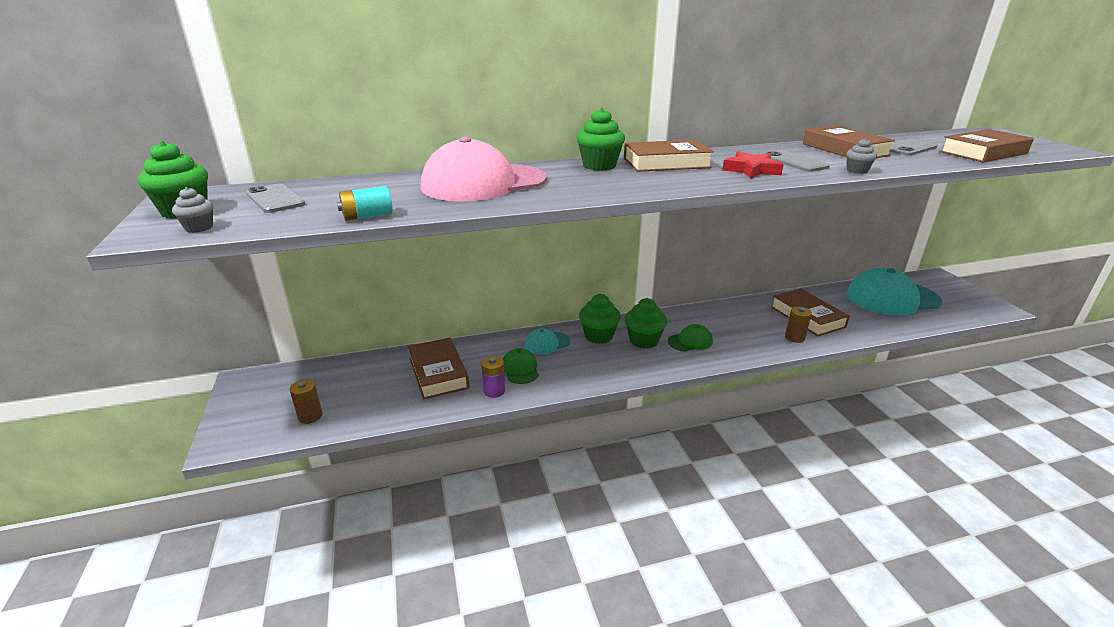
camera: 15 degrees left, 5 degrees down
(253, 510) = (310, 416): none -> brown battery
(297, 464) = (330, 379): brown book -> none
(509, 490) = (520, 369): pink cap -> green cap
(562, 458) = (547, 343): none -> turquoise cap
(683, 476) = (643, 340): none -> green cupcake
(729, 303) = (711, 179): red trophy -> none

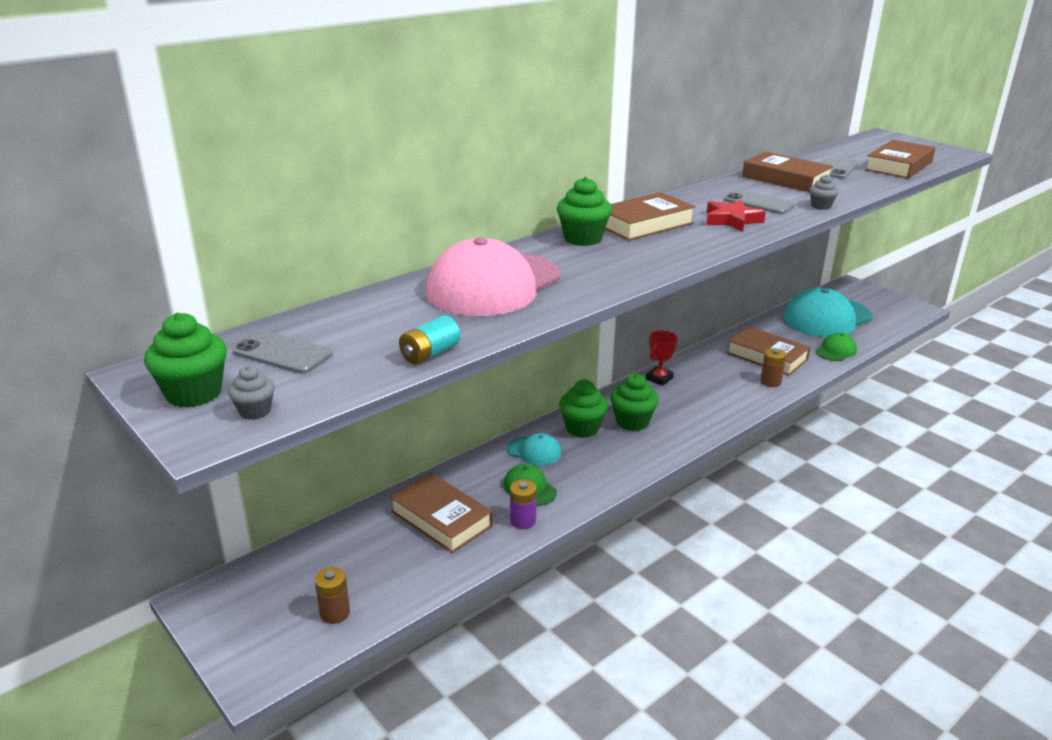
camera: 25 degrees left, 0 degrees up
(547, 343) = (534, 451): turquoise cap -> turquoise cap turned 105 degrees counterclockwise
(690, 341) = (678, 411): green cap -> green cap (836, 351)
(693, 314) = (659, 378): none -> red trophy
# # # # #
» **Description of the task**
Copy exactly, and only, the lines running from the one containing "(253, 510) = (310, 416): none" through the final line of the data, and omit the pictures.

» **Result for this exercise**
(253, 510) = (310, 416): none -> brown battery
(297, 464) = (330, 379): brown book -> none
(509, 490) = (520, 369): pink cap -> green cap
(562, 458) = (547, 343): none -> turquoise cap
(683, 476) = (643, 340): none -> green cupcake
(729, 303) = (711, 179): red trophy -> none

camera: 25 degrees left, 0 degrees up
(547, 343) = (534, 451): turquoise cap -> turquoise cap turned 105 degrees counterclockwise
(690, 341) = (678, 411): green cap -> green cap (836, 351)
(693, 314) = (659, 378): none -> red trophy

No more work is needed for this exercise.